Try it
Whatever pictures the entries hold, omit them, and output exactly the lines from the one containing "C2: 33uF (plus" through the final line.

Excerpted data
===

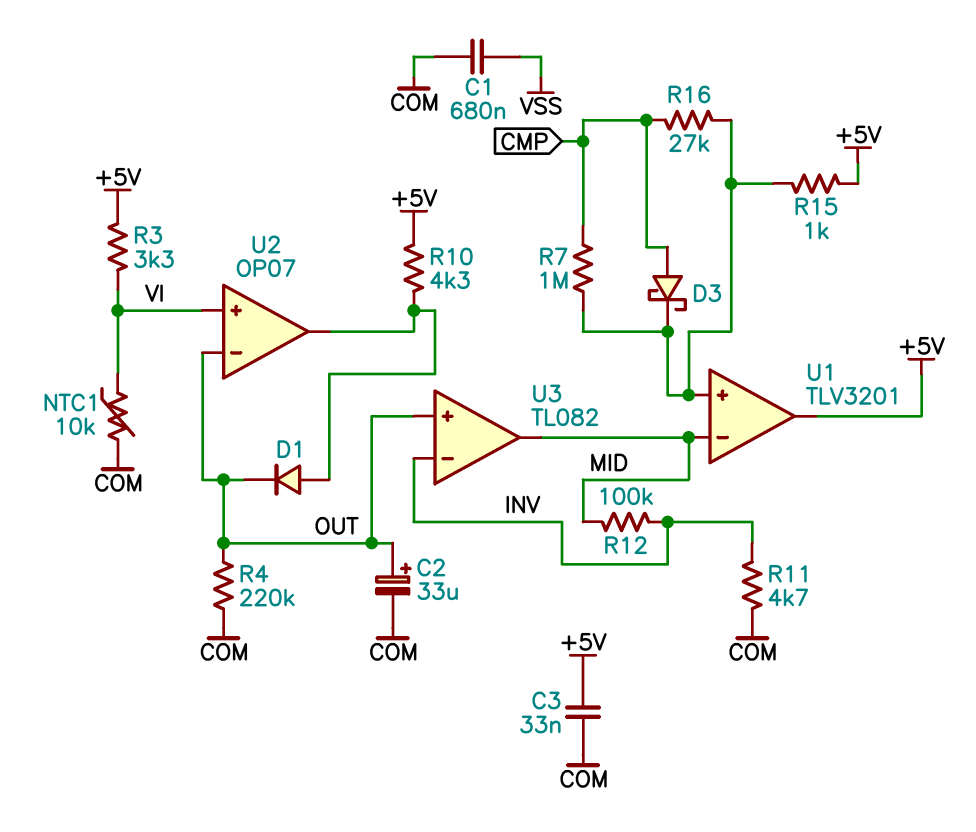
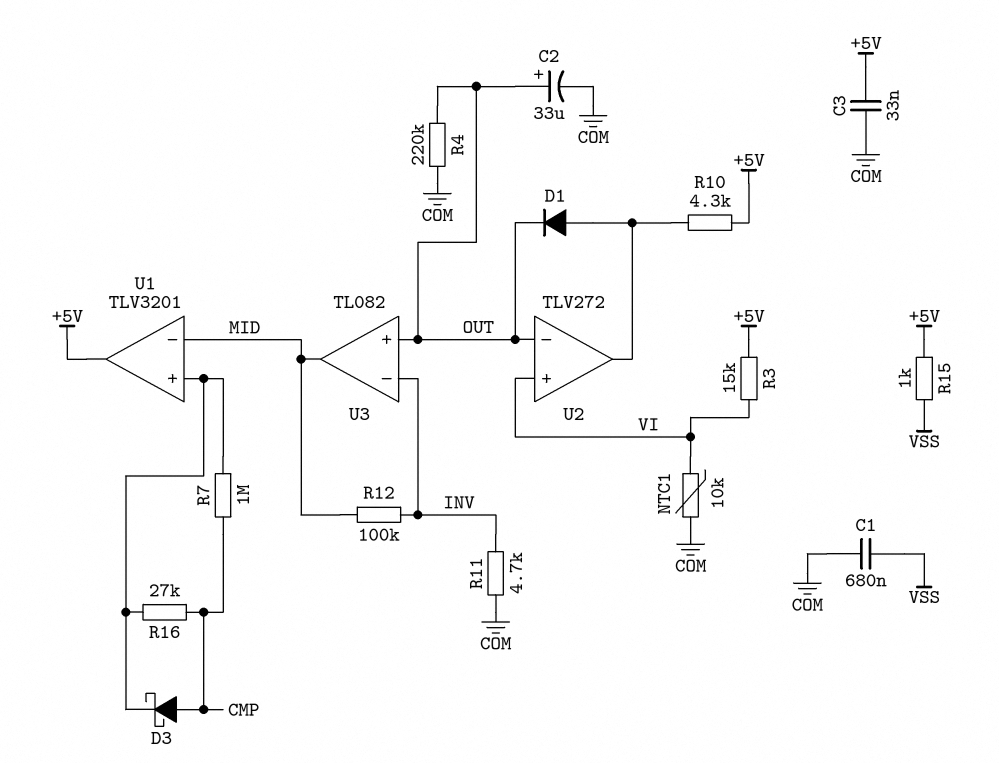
R3: 3.3k (+5V, VI) -> 15k (+5V, VI)
R15: 1k (+5V, U1/in+) -> 1k (+5V, VSS)
U2: OP07 -> TLV272

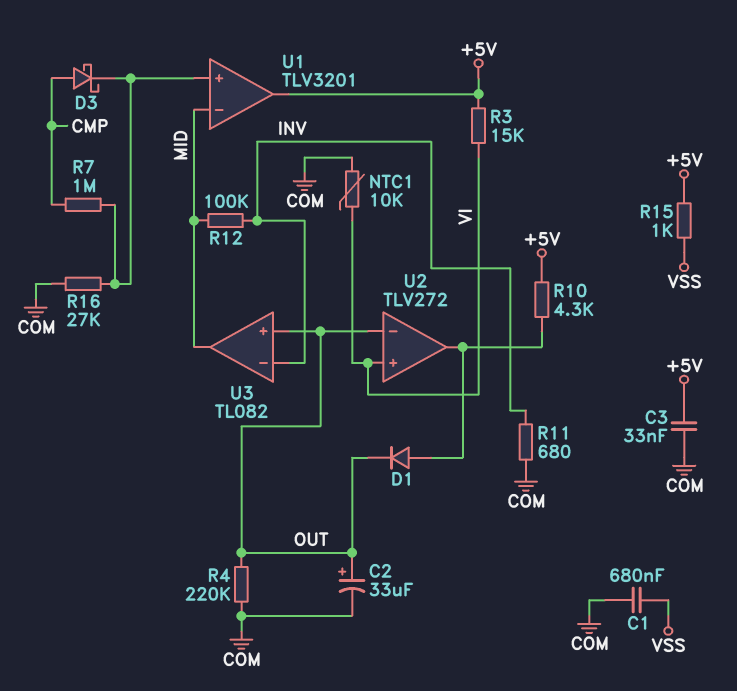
R11: 4.7k (COM, INV) -> 680 (COM, INV)
R16: 27k (CMP, U1/in+) -> 27k (COM, U1/in+)

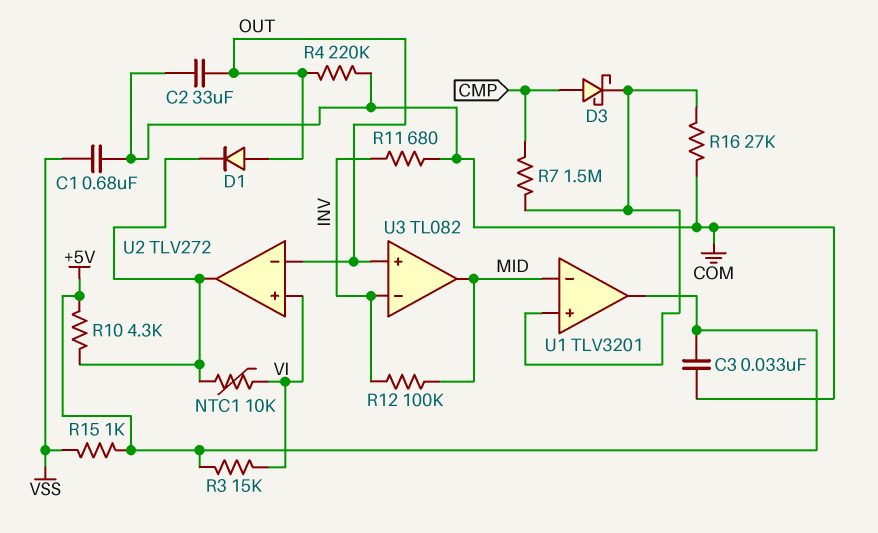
C2: 33uF (plus OUT, minus COM) -> 33uF (COM, OUT)
D1: diode (A U2/out, K OUT) -> diode (A OUT, K U2/out)
NTC1: 10k (COM, VI) -> 10k (U2/out, VI)
R7: 1M (CMP, U1/in+) -> 1.5M (CMP, U1/in+)

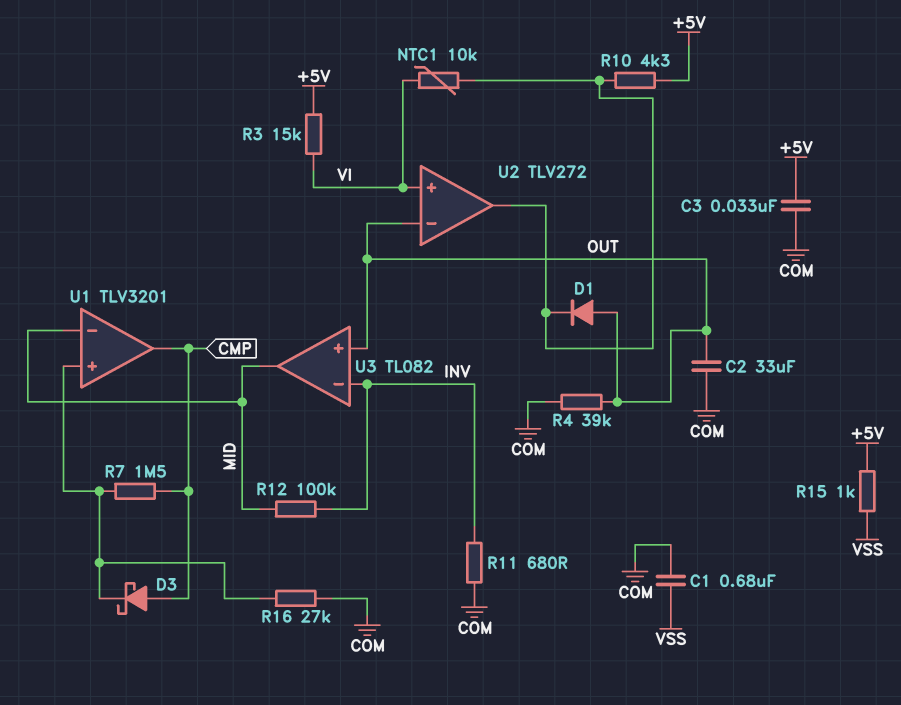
R4: 220k (COM, OUT) -> 39k (COM, OUT)
U1 pin out: +5V -> CMP

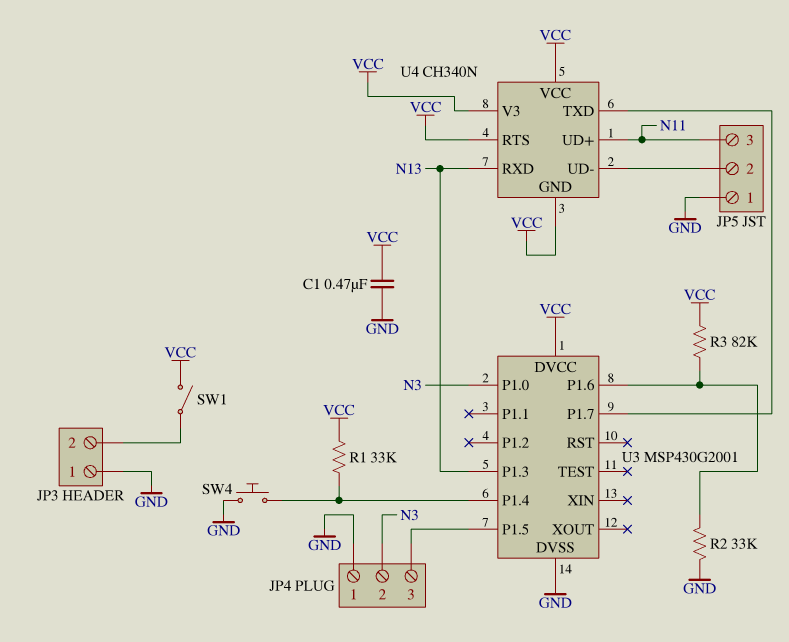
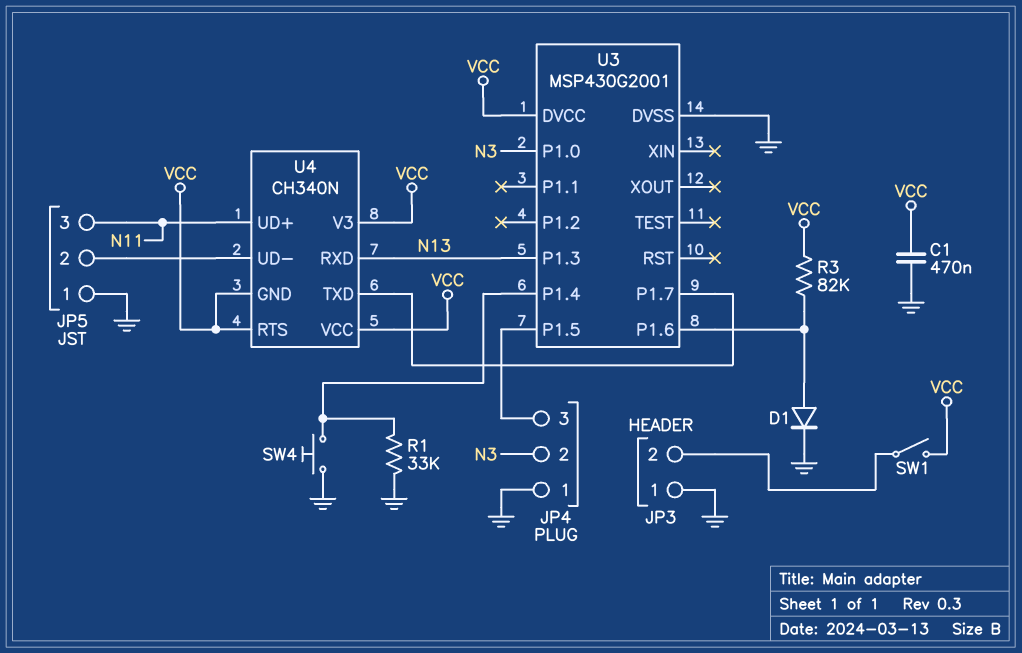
D1: none -> diode (A U3/P1.6, K GND)
R1: 33k (U3/P1.4, VCC) -> 33k (GND, U3/P1.4)
R2: 33k (GND, U3/P1.6) -> none

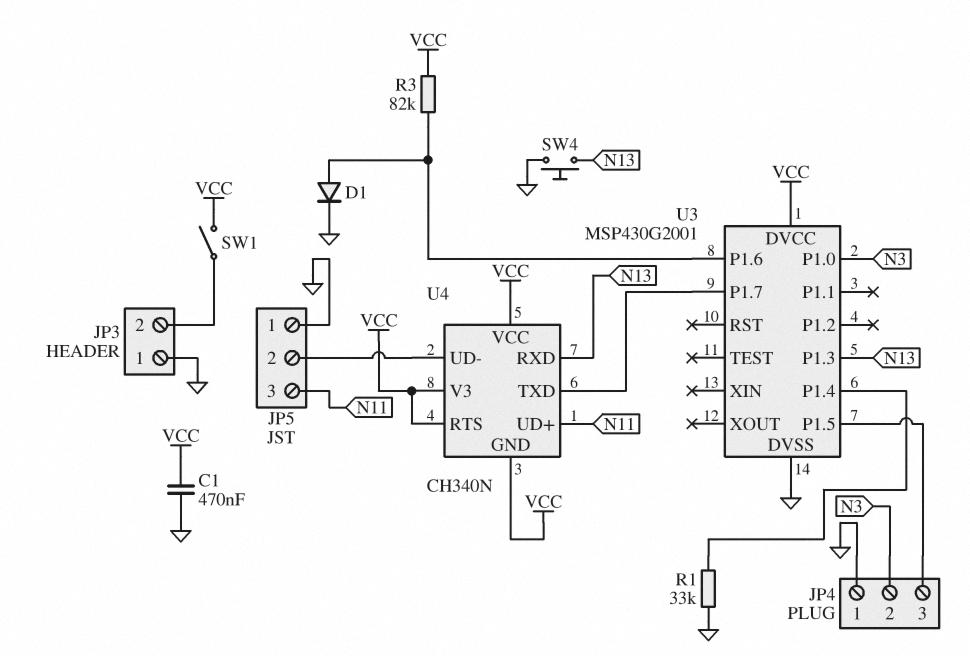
SW4: button (GND, U3/P1.4) -> button (GND, N13)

===

Answer
C2: 33uF (plus OUT, minus COM) -> 33uF (COM, OUT)
D1: diode (A U2/out, K OUT) -> diode (A OUT, K U2/out)
NTC1: 10k (COM, VI) -> 10k (U2/out, VI)
R7: 1M (CMP, U1/in+) -> 1.5M (CMP, U1/in+)

R4: 220k (COM, OUT) -> 39k (COM, OUT)
U1 pin out: +5V -> CMP

D1: none -> diode (A U3/P1.6, K GND)
R1: 33k (U3/P1.4, VCC) -> 33k (GND, U3/P1.4)
R2: 33k (GND, U3/P1.6) -> none

SW4: button (GND, U3/P1.4) -> button (GND, N13)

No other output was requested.